**What the exercise asks**: Omitting all images, transcribe the listing word for word.

**Data**:
┌──
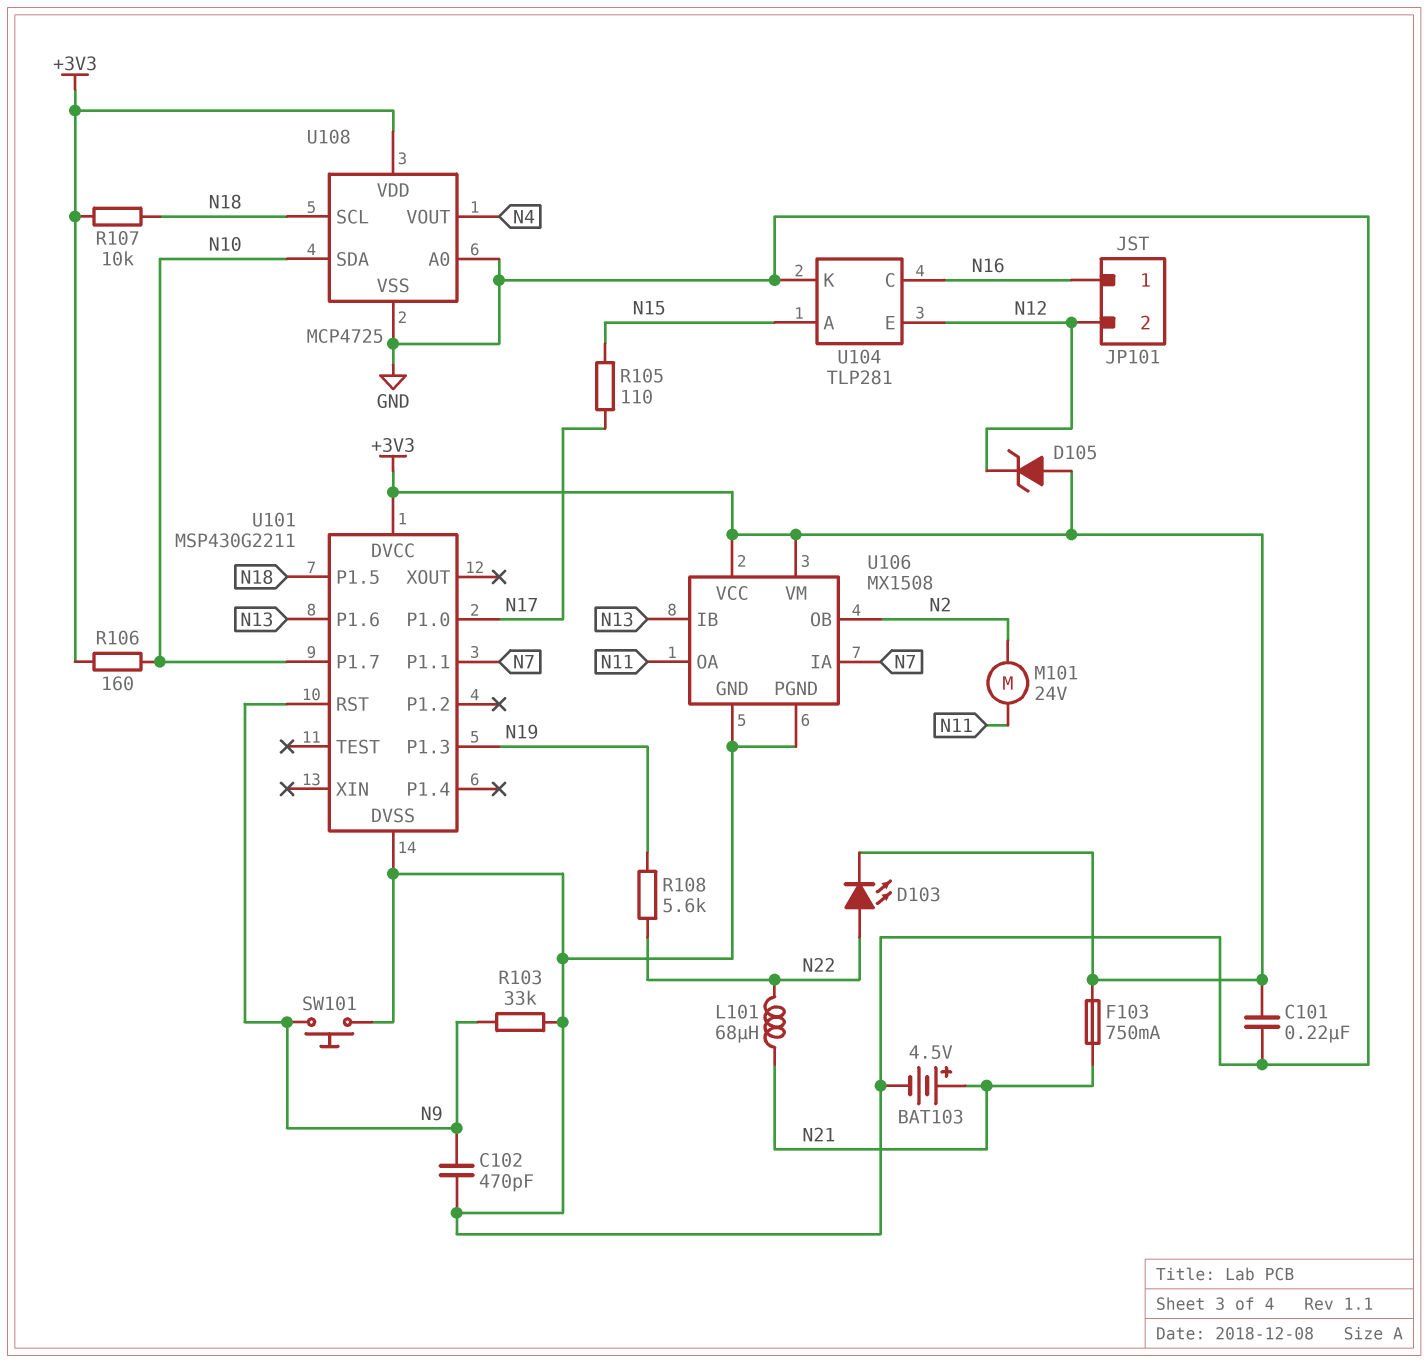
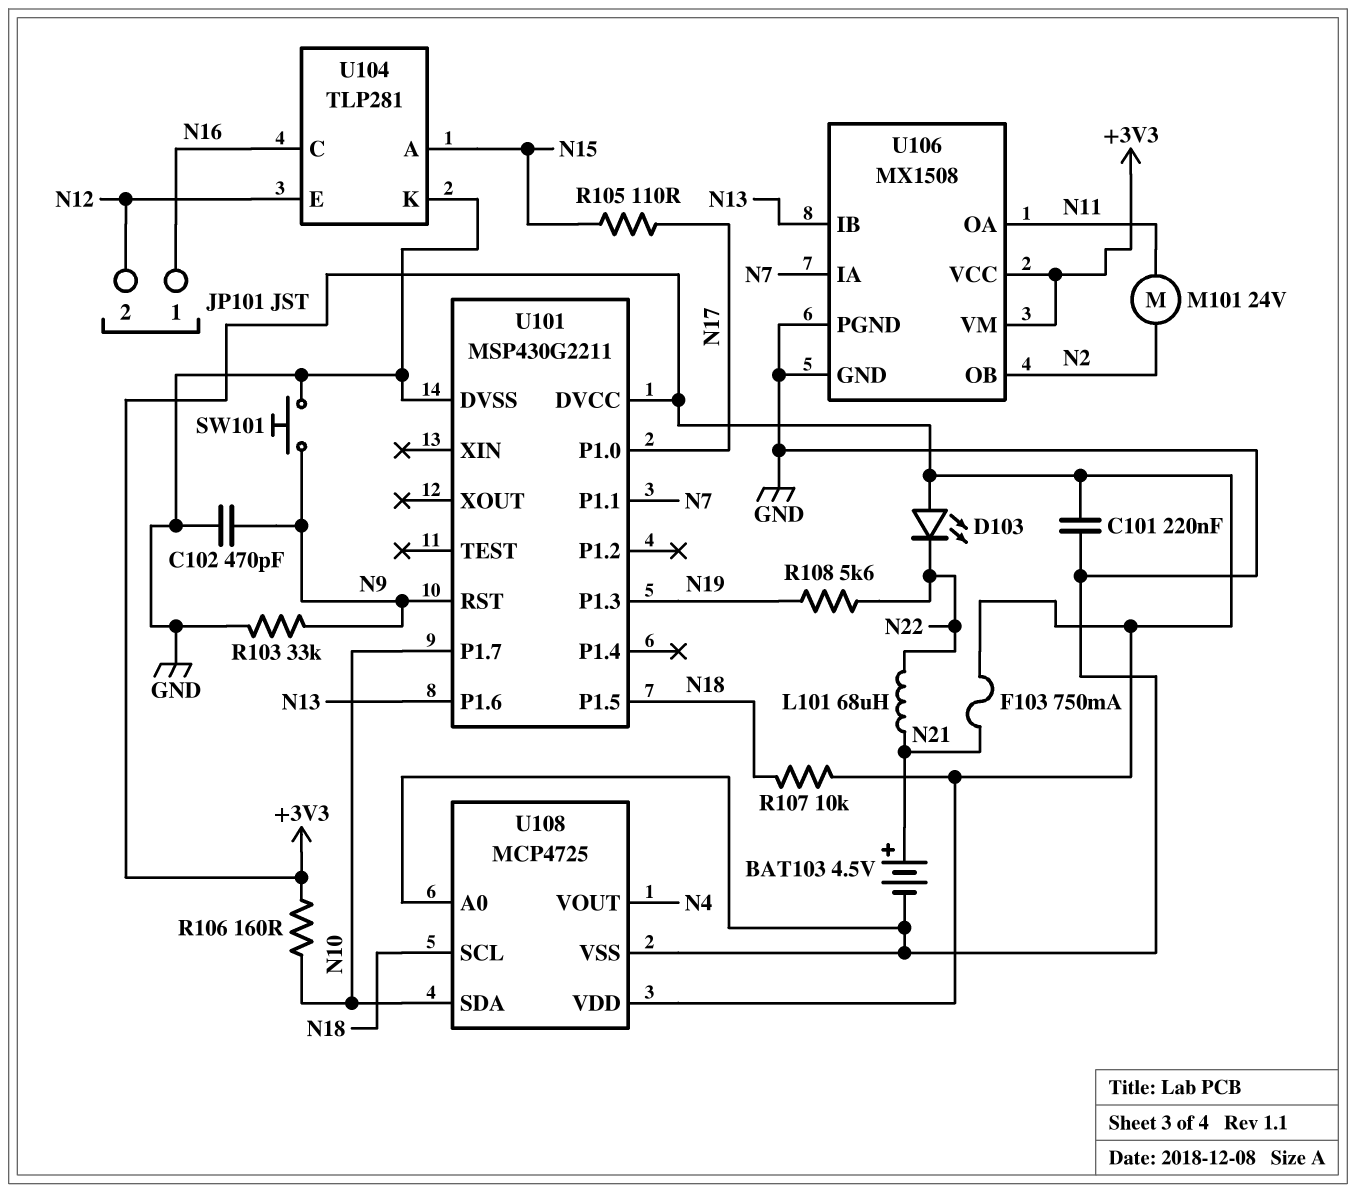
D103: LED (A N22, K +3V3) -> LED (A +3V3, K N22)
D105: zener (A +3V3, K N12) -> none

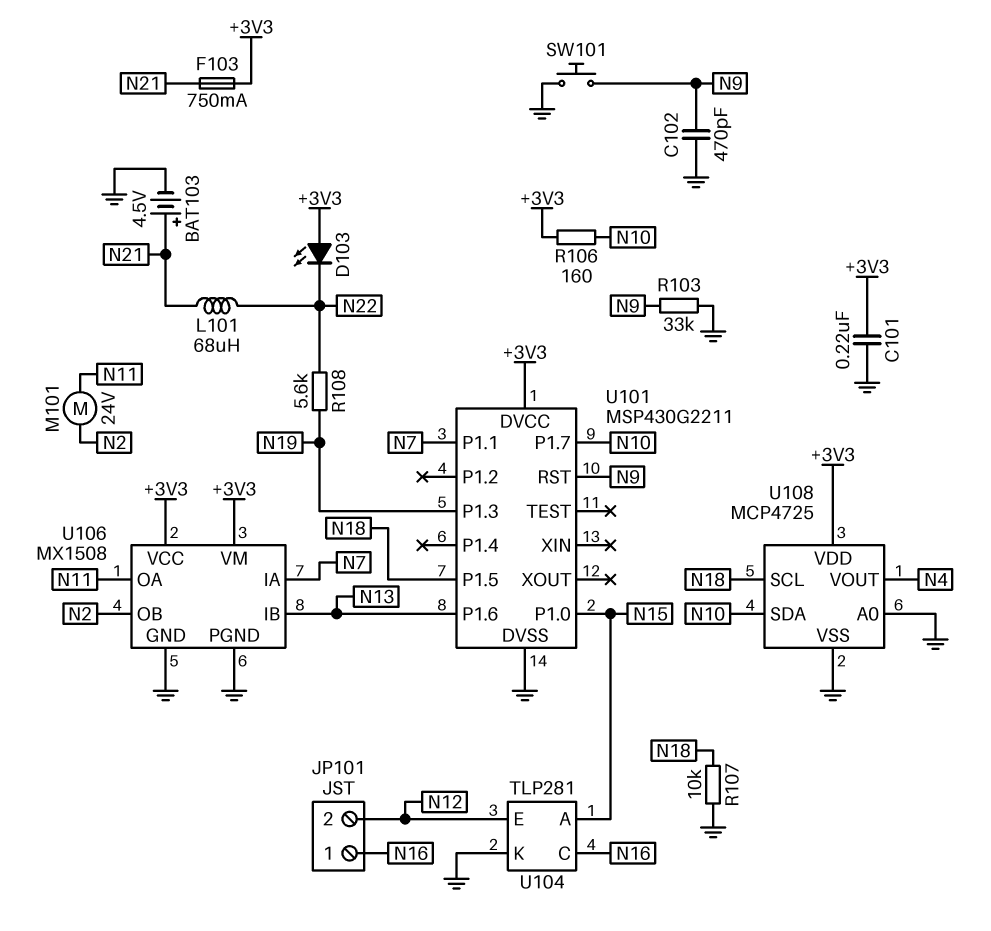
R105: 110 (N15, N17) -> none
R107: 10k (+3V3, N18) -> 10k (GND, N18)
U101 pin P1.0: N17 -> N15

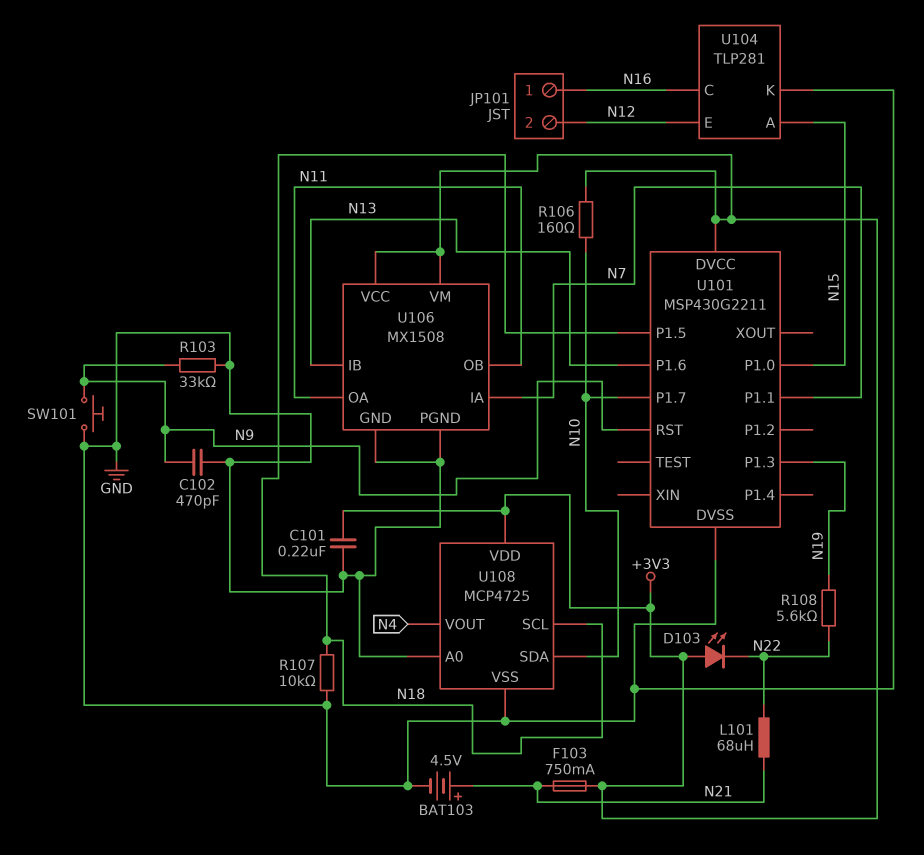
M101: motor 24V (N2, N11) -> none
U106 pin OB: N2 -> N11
└──
**Solution for this exercise**:
D103: LED (A N22, K +3V3) -> LED (A +3V3, K N22)
D105: zener (A +3V3, K N12) -> none

R105: 110 (N15, N17) -> none
R107: 10k (+3V3, N18) -> 10k (GND, N18)
U101 pin P1.0: N17 -> N15

M101: motor 24V (N2, N11) -> none
U106 pin OB: N2 -> N11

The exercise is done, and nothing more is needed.